What the exercise asks: Set down the entries again word for word, without any of the images.

───── Provided material ─────

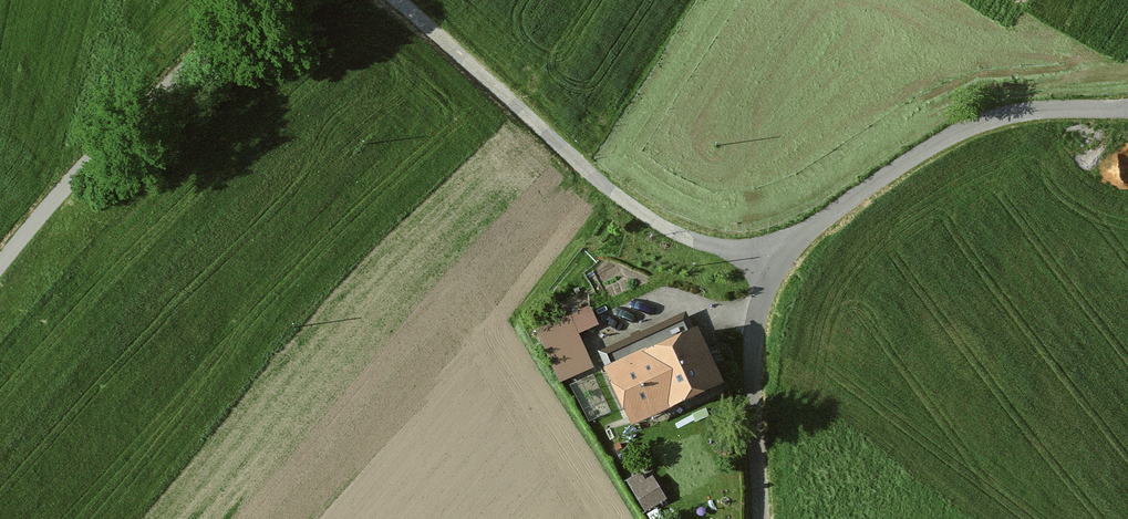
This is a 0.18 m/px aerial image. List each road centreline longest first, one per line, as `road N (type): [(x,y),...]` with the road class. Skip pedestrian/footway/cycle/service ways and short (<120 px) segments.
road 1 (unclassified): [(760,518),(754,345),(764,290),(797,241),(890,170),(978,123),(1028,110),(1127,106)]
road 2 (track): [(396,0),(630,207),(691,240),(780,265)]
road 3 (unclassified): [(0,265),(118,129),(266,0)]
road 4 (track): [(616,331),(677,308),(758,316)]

─────

Task response:
This is a 0.18 m/px aerial image. List each road centreline longest first, one per line, as `road N (type): [(x,y),...]` with the road class. Skip pedestrian/footway/cycle/service ways and short (<120 px) segments.
road 1 (unclassified): [(760,518),(754,345),(764,290),(797,241),(890,170),(978,123),(1028,110),(1127,106)]
road 2 (track): [(396,0),(630,207),(691,240),(780,265)]
road 3 (unclassified): [(0,265),(118,129),(266,0)]
road 4 (track): [(616,331),(677,308),(758,316)]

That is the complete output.